* _Instructions to follow_:
The answer must be exactly the lines from the one containing "FAN: D4184 -> IRF520" through the end of the material, with both ends kept and no other lines.

(Input for this task)

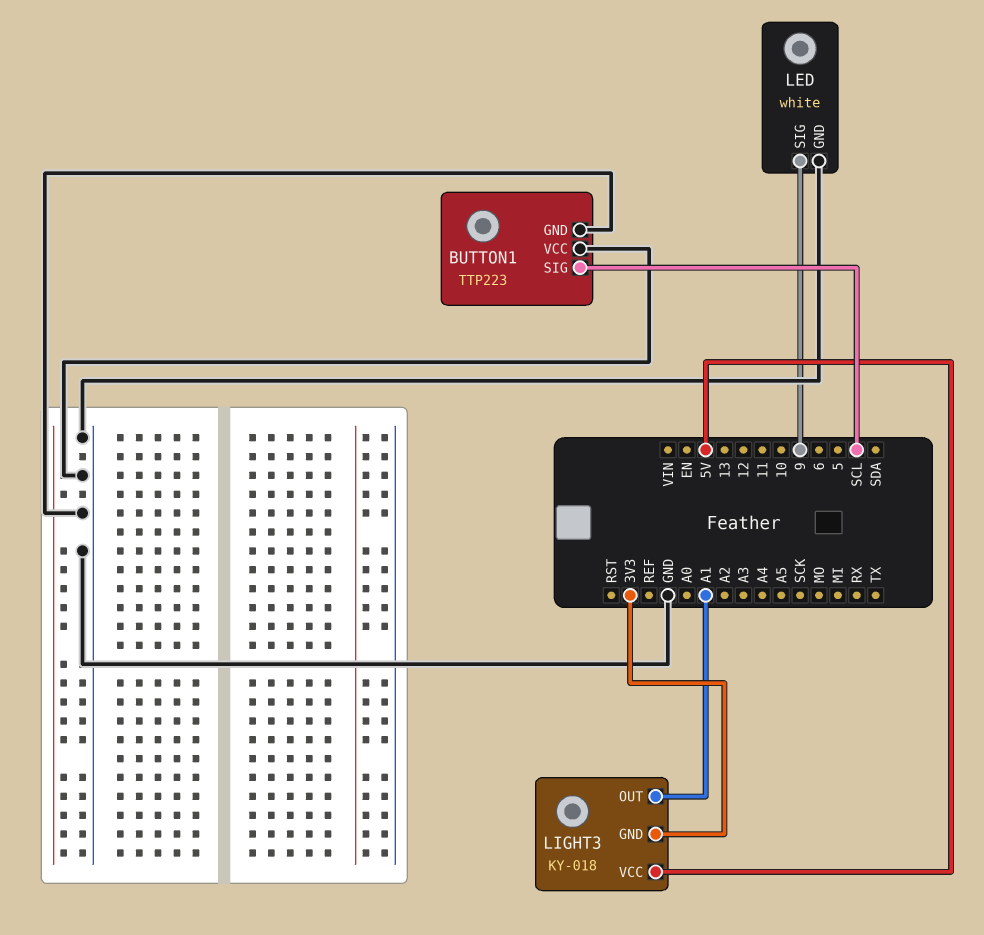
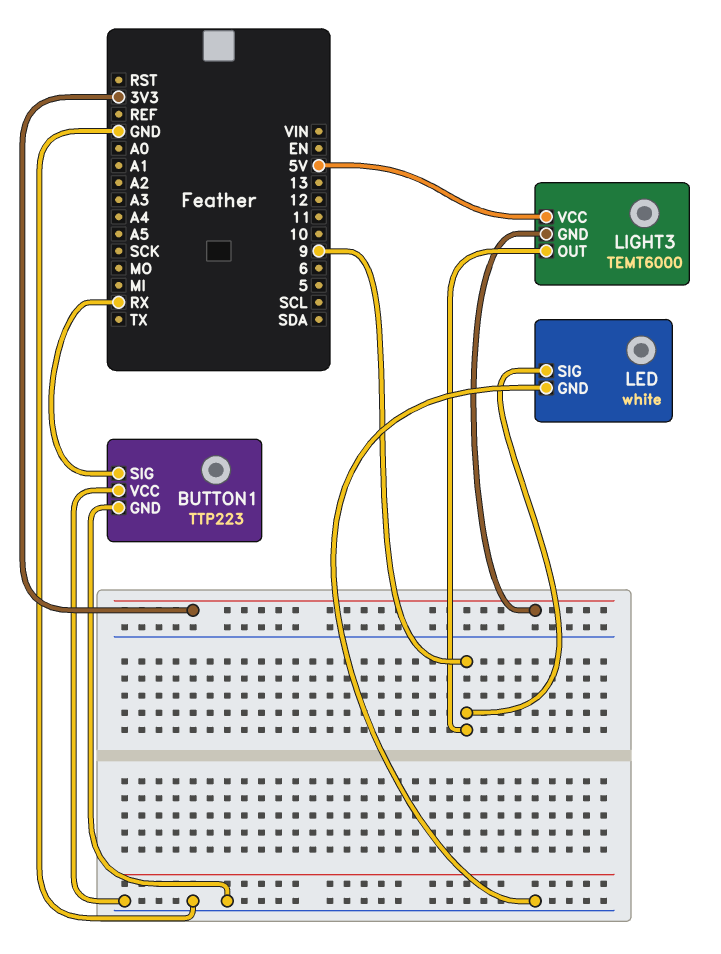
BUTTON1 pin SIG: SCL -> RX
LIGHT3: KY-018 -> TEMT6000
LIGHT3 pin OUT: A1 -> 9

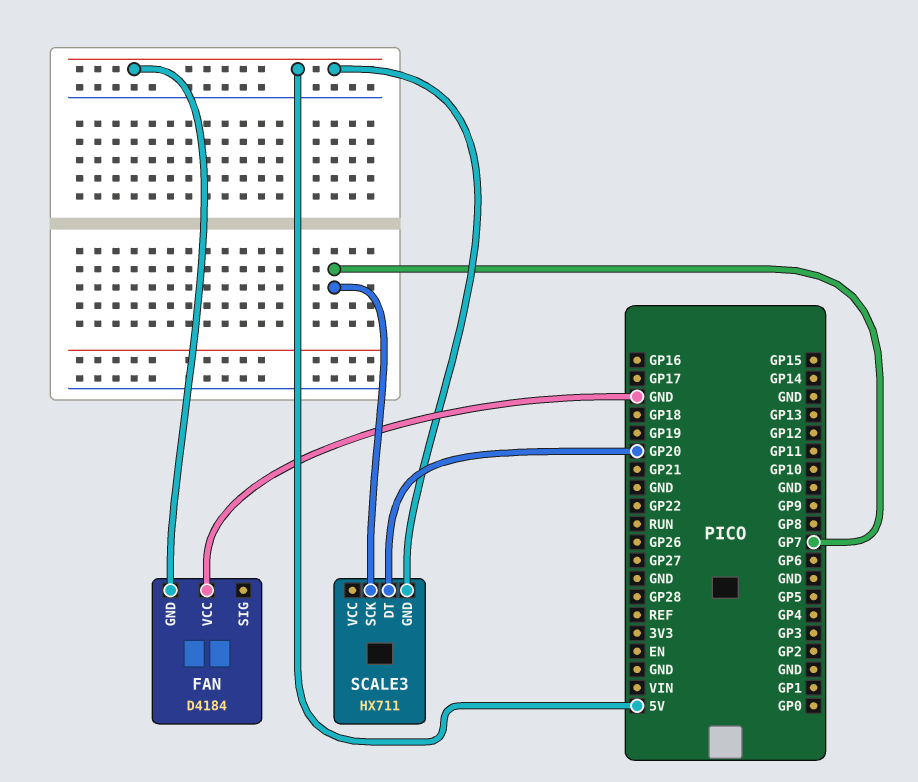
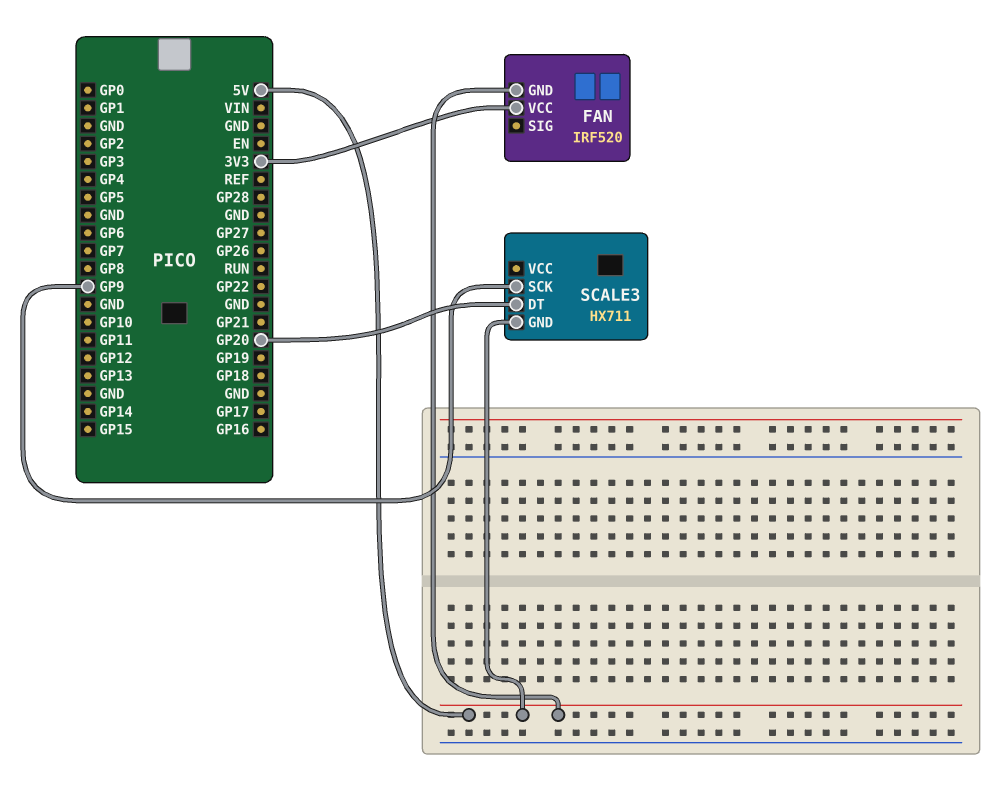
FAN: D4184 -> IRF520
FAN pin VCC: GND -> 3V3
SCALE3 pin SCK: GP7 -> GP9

(End Input for this task)

* _Solution_:
FAN: D4184 -> IRF520
FAN pin VCC: GND -> 3V3
SCALE3 pin SCK: GP7 -> GP9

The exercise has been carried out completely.